### Before-and-after change data
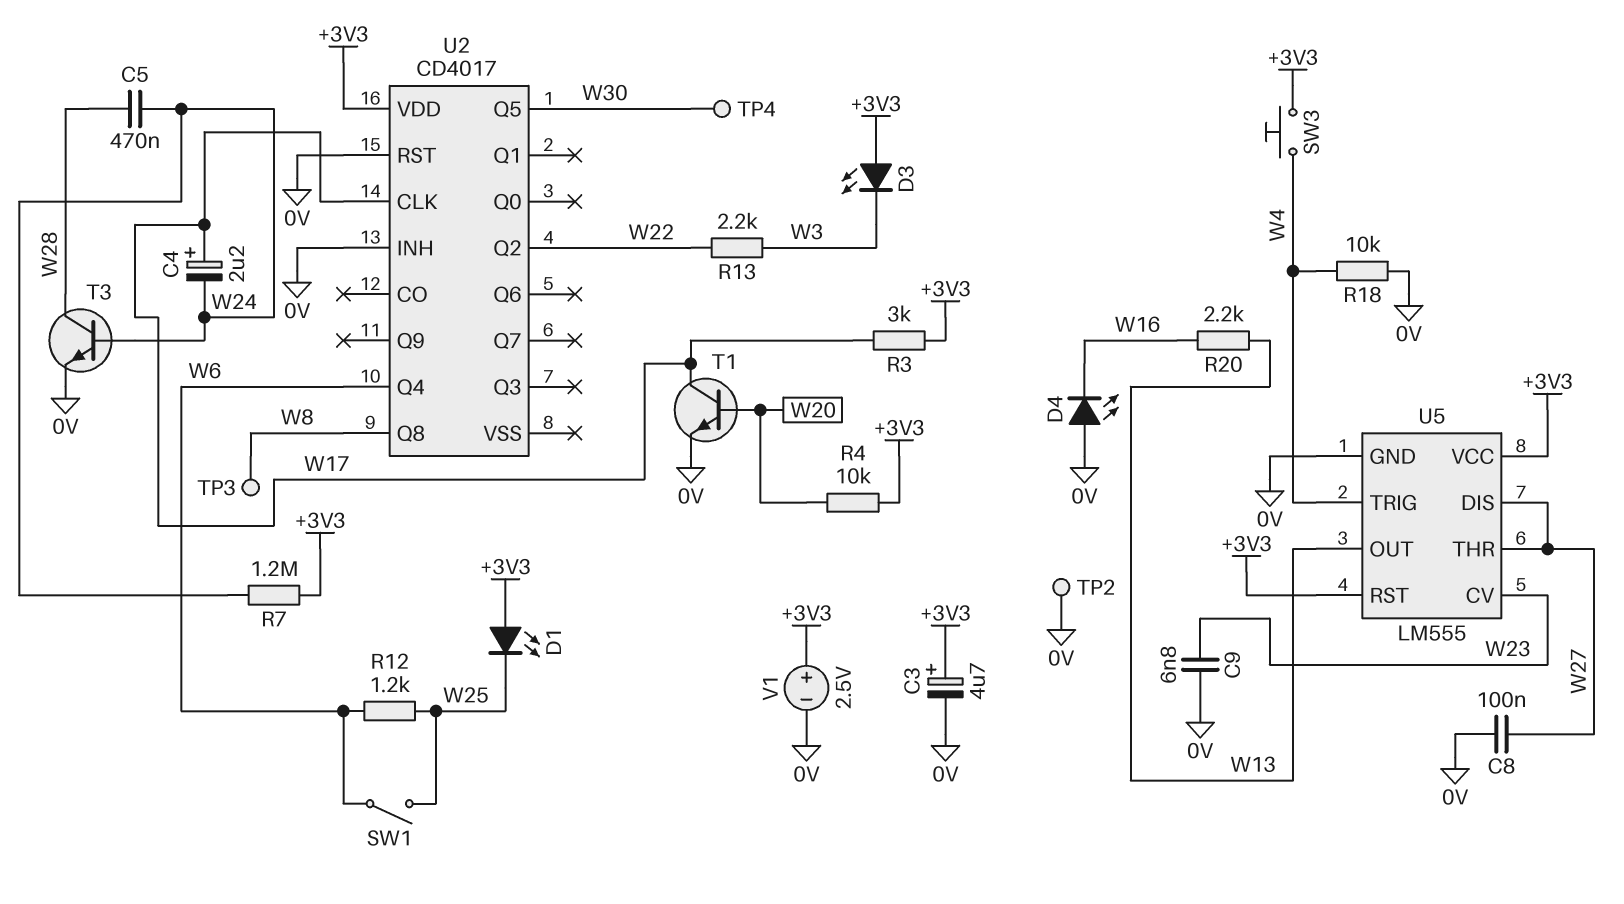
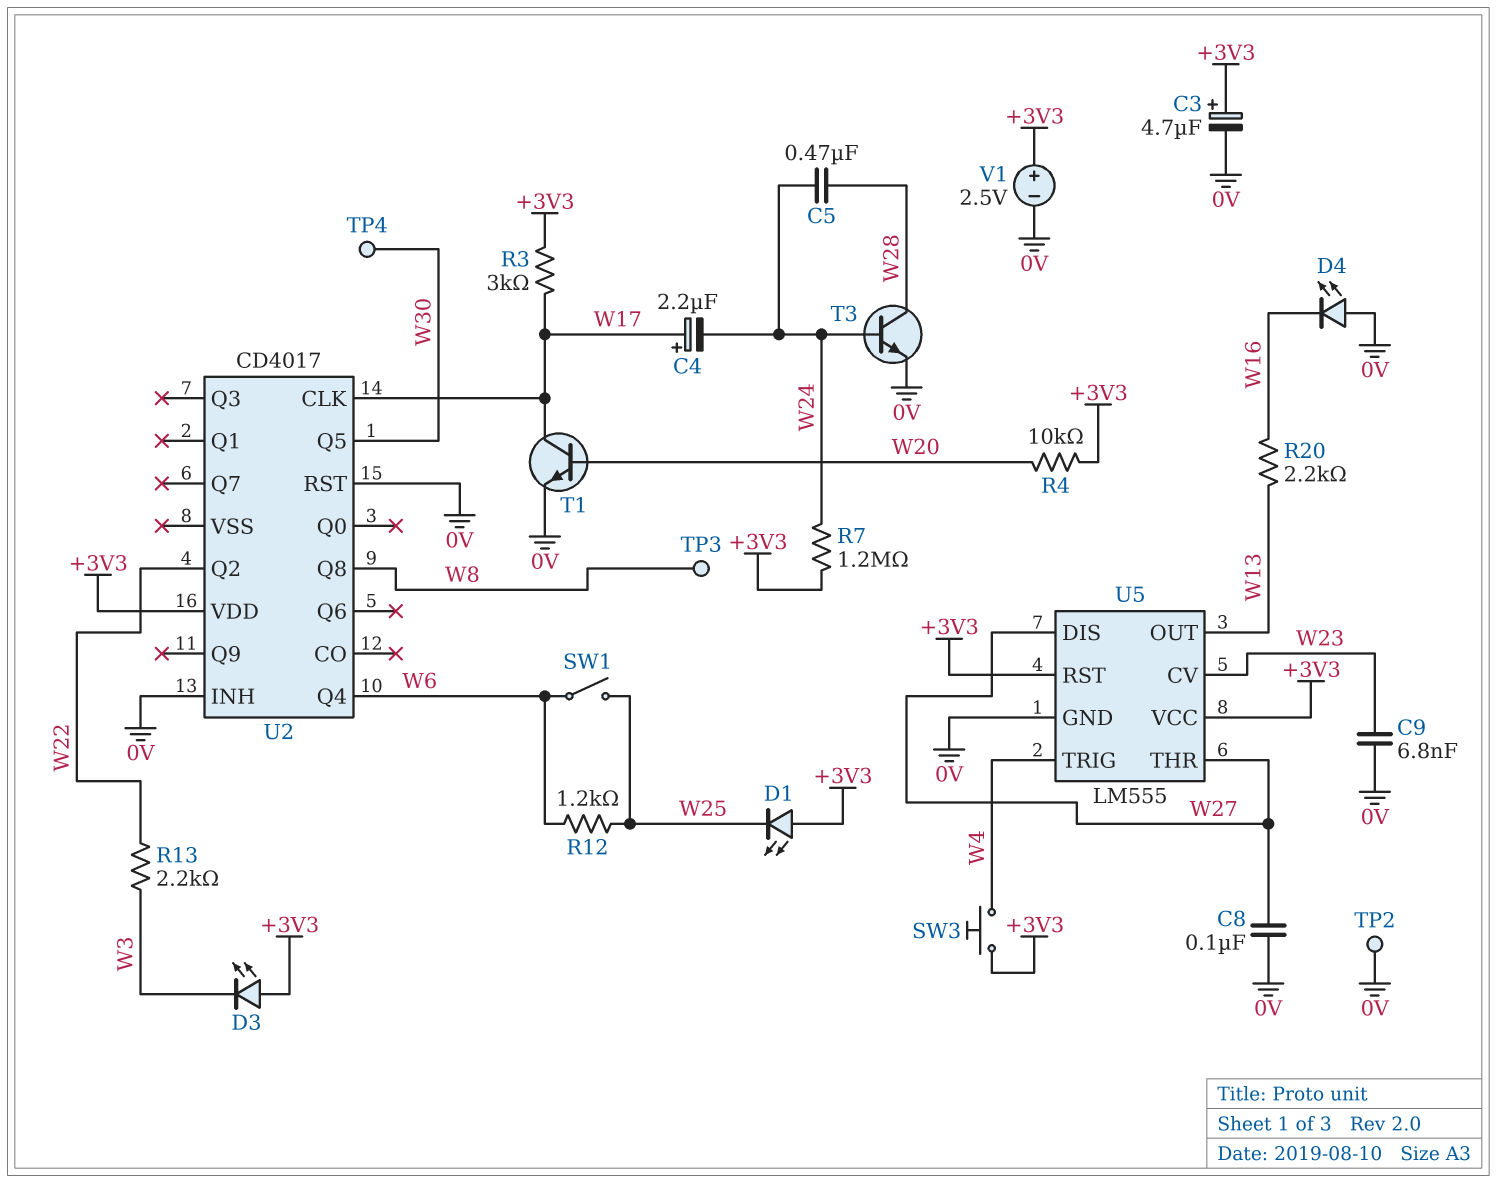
R18: 10k (0V, W4) -> none

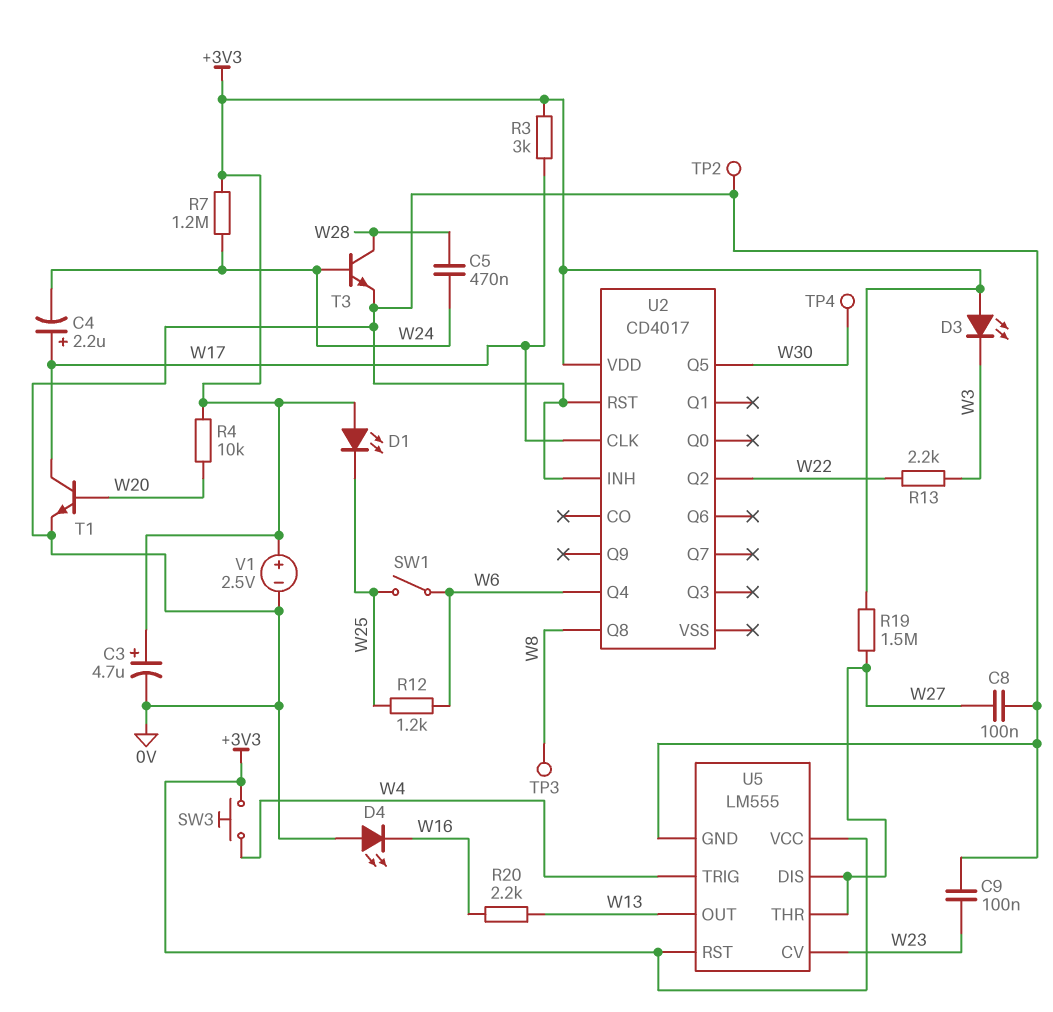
C9: 6.8nF (0V, W23) -> 100nF (0V, W23)
R19: none -> 1.5M (+3V3, W27)

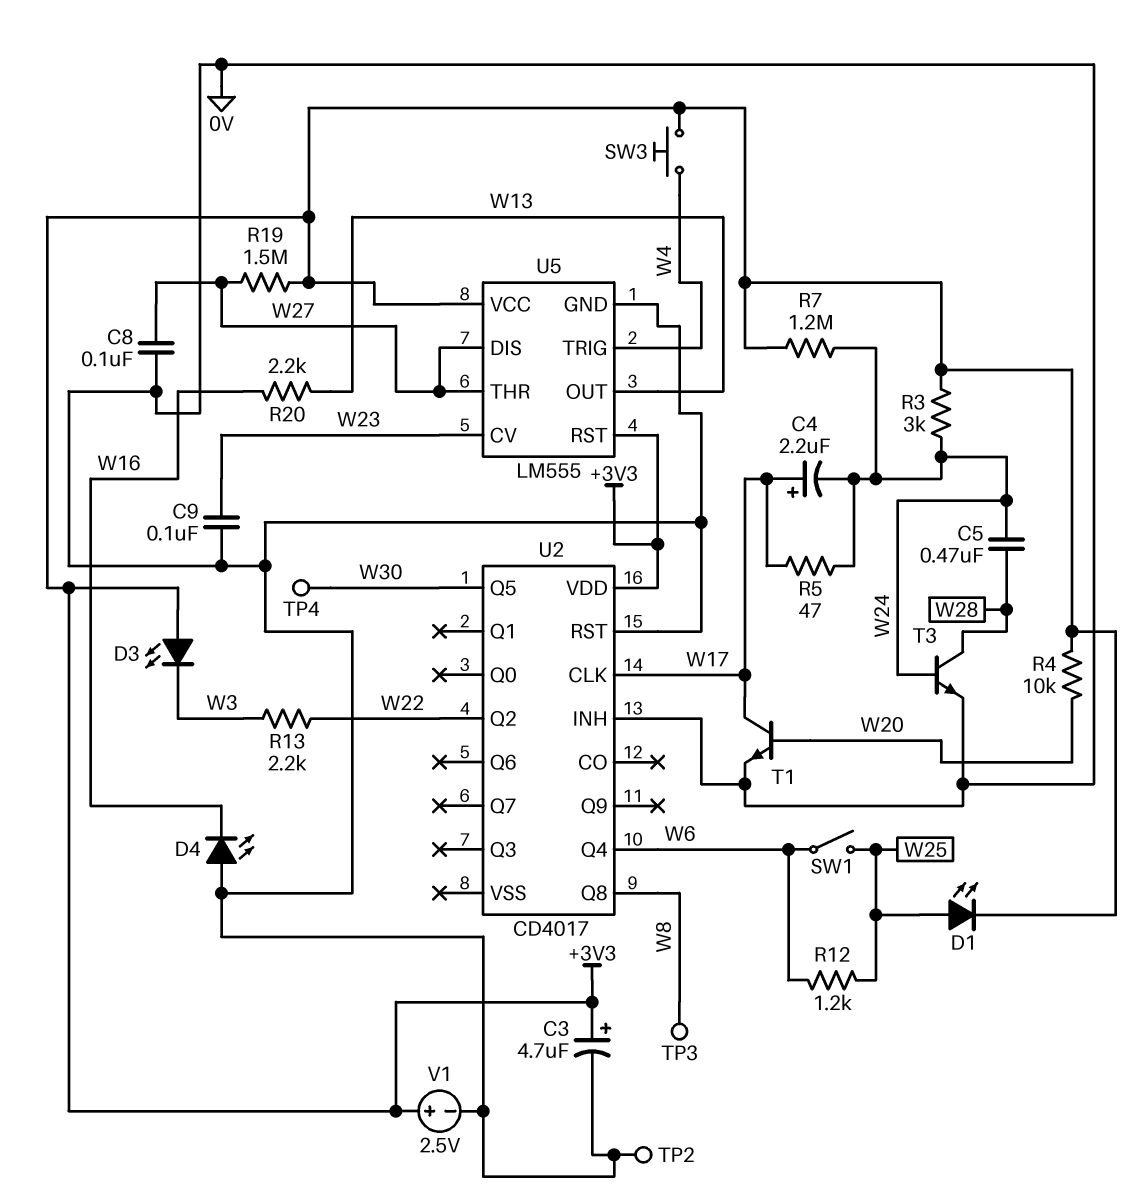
D1: LED (A +3V3, K W25) -> LED (A W25, K +3V3)
R3: 3k (+3V3, W17) -> 3k (+3V3, W24)
R5: none -> 47 (W17, W24)

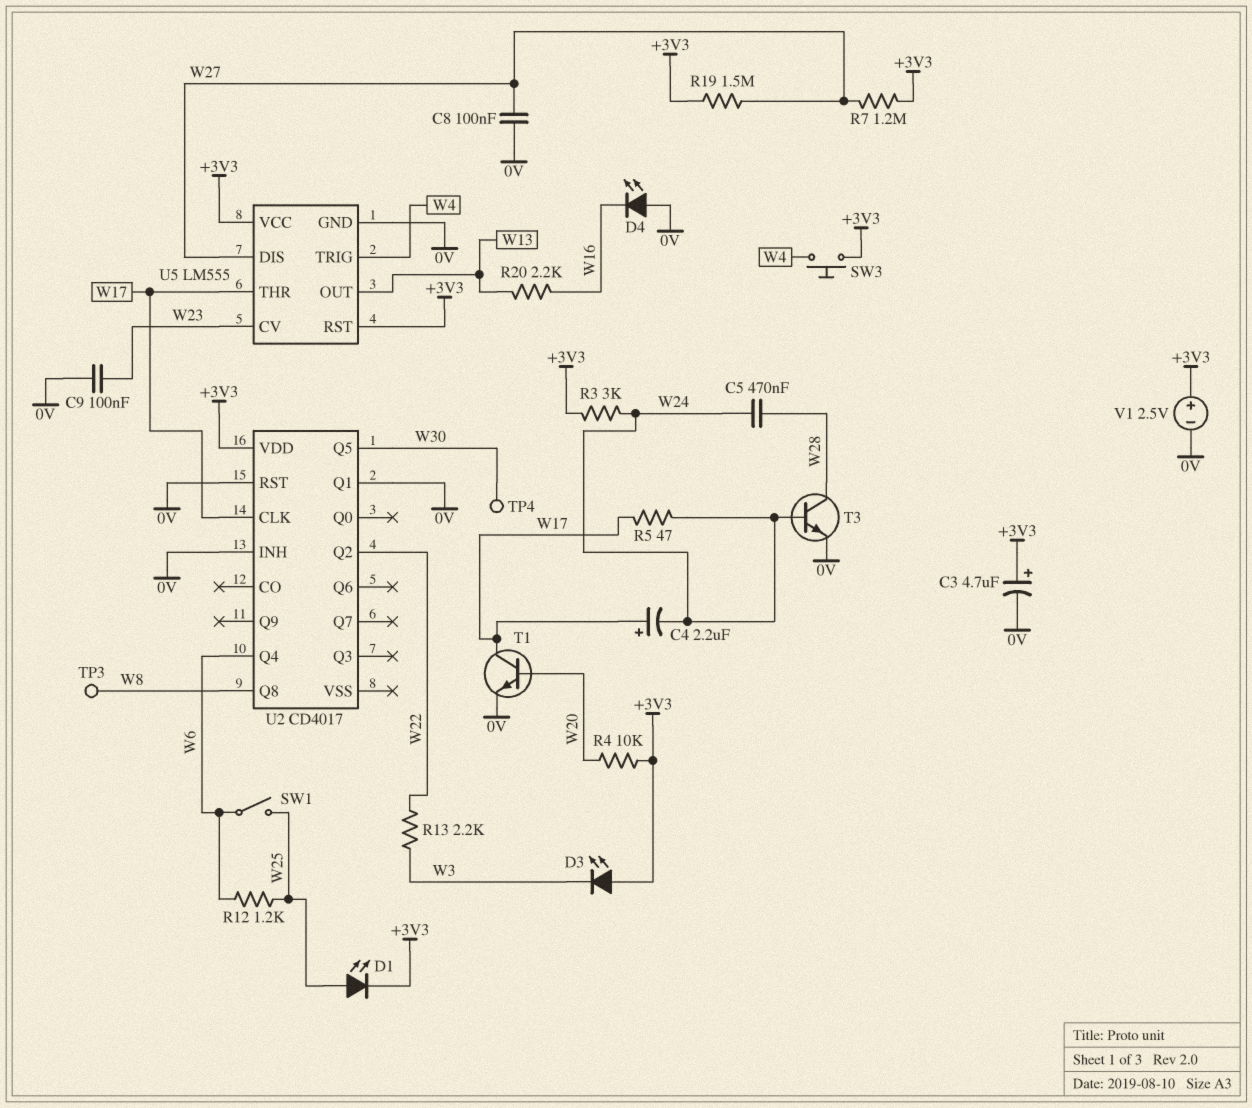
R7: 1.2M (+3V3, W24) -> 1.2M (+3V3, W27)
TP2: test point (0V) -> none
U2 pin Q1: none -> 0V
U5 pin THR: W27 -> W17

### Goal of the exercise
Go through the records and work out how many lines contain the string "none". The answer should be that number alone.

### Response to this exercise
5